(Stored items from a collection)
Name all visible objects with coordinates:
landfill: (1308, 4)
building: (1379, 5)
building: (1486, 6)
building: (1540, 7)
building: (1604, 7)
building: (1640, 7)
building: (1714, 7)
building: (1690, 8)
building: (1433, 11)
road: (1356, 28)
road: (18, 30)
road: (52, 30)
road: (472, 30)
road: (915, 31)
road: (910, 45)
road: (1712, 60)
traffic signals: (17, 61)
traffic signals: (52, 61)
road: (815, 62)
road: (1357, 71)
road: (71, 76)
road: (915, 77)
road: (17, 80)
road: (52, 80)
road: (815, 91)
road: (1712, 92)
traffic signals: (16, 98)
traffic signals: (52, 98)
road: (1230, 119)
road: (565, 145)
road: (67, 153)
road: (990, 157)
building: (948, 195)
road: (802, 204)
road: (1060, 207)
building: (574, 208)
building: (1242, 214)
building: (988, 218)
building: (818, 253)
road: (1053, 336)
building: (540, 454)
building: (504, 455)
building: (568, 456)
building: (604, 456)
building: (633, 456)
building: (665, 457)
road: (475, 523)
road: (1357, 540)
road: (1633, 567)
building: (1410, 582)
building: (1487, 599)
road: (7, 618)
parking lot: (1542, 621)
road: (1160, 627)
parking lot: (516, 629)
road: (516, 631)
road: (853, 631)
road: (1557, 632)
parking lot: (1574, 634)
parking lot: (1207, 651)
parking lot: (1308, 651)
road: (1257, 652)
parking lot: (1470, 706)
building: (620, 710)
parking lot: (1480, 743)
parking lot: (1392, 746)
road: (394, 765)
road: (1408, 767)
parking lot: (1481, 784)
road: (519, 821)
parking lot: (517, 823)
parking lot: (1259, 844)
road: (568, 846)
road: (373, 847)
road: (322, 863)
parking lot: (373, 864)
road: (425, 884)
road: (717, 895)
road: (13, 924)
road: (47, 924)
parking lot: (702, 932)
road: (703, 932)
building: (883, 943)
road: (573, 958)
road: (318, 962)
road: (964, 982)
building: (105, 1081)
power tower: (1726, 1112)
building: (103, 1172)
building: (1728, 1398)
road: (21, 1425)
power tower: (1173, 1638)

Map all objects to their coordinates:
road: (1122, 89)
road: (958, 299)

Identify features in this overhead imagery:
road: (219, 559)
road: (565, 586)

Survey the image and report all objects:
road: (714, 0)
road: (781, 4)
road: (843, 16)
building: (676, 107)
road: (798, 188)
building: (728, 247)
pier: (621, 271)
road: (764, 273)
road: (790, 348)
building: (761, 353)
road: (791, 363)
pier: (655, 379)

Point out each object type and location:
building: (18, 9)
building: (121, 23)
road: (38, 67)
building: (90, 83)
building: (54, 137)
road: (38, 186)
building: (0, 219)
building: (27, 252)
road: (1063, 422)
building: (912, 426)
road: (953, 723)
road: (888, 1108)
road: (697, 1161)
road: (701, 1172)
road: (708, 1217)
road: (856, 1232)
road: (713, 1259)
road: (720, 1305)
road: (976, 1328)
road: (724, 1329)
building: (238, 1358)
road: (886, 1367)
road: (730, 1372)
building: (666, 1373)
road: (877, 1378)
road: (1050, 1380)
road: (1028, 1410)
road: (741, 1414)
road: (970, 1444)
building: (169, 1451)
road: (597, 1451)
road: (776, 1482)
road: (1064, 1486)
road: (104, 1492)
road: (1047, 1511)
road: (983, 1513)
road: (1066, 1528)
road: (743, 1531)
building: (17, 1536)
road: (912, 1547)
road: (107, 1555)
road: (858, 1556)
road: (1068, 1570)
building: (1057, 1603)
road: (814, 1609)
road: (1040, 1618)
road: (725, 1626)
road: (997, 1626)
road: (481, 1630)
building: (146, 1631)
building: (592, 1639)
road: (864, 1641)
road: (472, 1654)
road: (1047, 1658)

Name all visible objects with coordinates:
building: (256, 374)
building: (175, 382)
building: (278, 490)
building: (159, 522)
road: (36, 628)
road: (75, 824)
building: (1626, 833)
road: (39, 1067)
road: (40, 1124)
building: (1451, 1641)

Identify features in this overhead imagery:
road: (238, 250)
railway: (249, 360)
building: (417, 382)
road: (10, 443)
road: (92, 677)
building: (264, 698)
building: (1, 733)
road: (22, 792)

● **About this task**
Copy out all the entries exactly once more.

● **Result**
Name all visible objects with coordinates:
landfill: (1308, 4)
building: (1379, 5)
building: (1486, 6)
building: (1540, 7)
building: (1604, 7)
building: (1640, 7)
building: (1714, 7)
building: (1690, 8)
building: (1433, 11)
road: (1356, 28)
road: (18, 30)
road: (52, 30)
road: (472, 30)
road: (915, 31)
road: (910, 45)
road: (1712, 60)
traffic signals: (17, 61)
traffic signals: (52, 61)
road: (815, 62)
road: (1357, 71)
road: (71, 76)
road: (915, 77)
road: (17, 80)
road: (52, 80)
road: (815, 91)
road: (1712, 92)
traffic signals: (16, 98)
traffic signals: (52, 98)
road: (1230, 119)
road: (565, 145)
road: (67, 153)
road: (990, 157)
building: (948, 195)
road: (802, 204)
road: (1060, 207)
building: (574, 208)
building: (1242, 214)
building: (988, 218)
building: (818, 253)
road: (1053, 336)
building: (540, 454)
building: (504, 455)
building: (568, 456)
building: (604, 456)
building: (633, 456)
building: (665, 457)
road: (475, 523)
road: (1357, 540)
road: (1633, 567)
building: (1410, 582)
building: (1487, 599)
road: (7, 618)
parking lot: (1542, 621)
road: (1160, 627)
parking lot: (516, 629)
road: (516, 631)
road: (853, 631)
road: (1557, 632)
parking lot: (1574, 634)
parking lot: (1207, 651)
parking lot: (1308, 651)
road: (1257, 652)
parking lot: (1470, 706)
building: (620, 710)
parking lot: (1480, 743)
parking lot: (1392, 746)
road: (394, 765)
road: (1408, 767)
parking lot: (1481, 784)
road: (519, 821)
parking lot: (517, 823)
parking lot: (1259, 844)
road: (568, 846)
road: (373, 847)
road: (322, 863)
parking lot: (373, 864)
road: (425, 884)
road: (717, 895)
road: (13, 924)
road: (47, 924)
parking lot: (702, 932)
road: (703, 932)
building: (883, 943)
road: (573, 958)
road: (318, 962)
road: (964, 982)
building: (105, 1081)
power tower: (1726, 1112)
building: (103, 1172)
building: (1728, 1398)
road: (21, 1425)
power tower: (1173, 1638)

Map all objects to their coordinates:
road: (1122, 89)
road: (958, 299)

Identify features in this overhead imagery:
road: (219, 559)
road: (565, 586)

Survey the image and report all objects:
road: (714, 0)
road: (781, 4)
road: (843, 16)
building: (676, 107)
road: (798, 188)
building: (728, 247)
pier: (621, 271)
road: (764, 273)
road: (790, 348)
building: (761, 353)
road: (791, 363)
pier: (655, 379)

Point out each object type and location:
building: (18, 9)
building: (121, 23)
road: (38, 67)
building: (90, 83)
building: (54, 137)
road: (38, 186)
building: (0, 219)
building: (27, 252)
road: (1063, 422)
building: (912, 426)
road: (953, 723)
road: (888, 1108)
road: (697, 1161)
road: (701, 1172)
road: (708, 1217)
road: (856, 1232)
road: (713, 1259)
road: (720, 1305)
road: (976, 1328)
road: (724, 1329)
building: (238, 1358)
road: (886, 1367)
road: (730, 1372)
building: (666, 1373)
road: (877, 1378)
road: (1050, 1380)
road: (1028, 1410)
road: (741, 1414)
road: (970, 1444)
building: (169, 1451)
road: (597, 1451)
road: (776, 1482)
road: (1064, 1486)
road: (104, 1492)
road: (1047, 1511)
road: (983, 1513)
road: (1066, 1528)
road: (743, 1531)
building: (17, 1536)
road: (912, 1547)
road: (107, 1555)
road: (858, 1556)
road: (1068, 1570)
building: (1057, 1603)
road: (814, 1609)
road: (1040, 1618)
road: (725, 1626)
road: (997, 1626)
road: (481, 1630)
building: (146, 1631)
building: (592, 1639)
road: (864, 1641)
road: (472, 1654)
road: (1047, 1658)

Name all visible objects with coordinates:
building: (256, 374)
building: (175, 382)
building: (278, 490)
building: (159, 522)
road: (36, 628)
road: (75, 824)
building: (1626, 833)
road: (39, 1067)
road: (40, 1124)
building: (1451, 1641)

Identify features in this overhead imagery:
road: (238, 250)
railway: (249, 360)
building: (417, 382)
road: (10, 443)
road: (92, 677)
building: (264, 698)
building: (1, 733)
road: (22, 792)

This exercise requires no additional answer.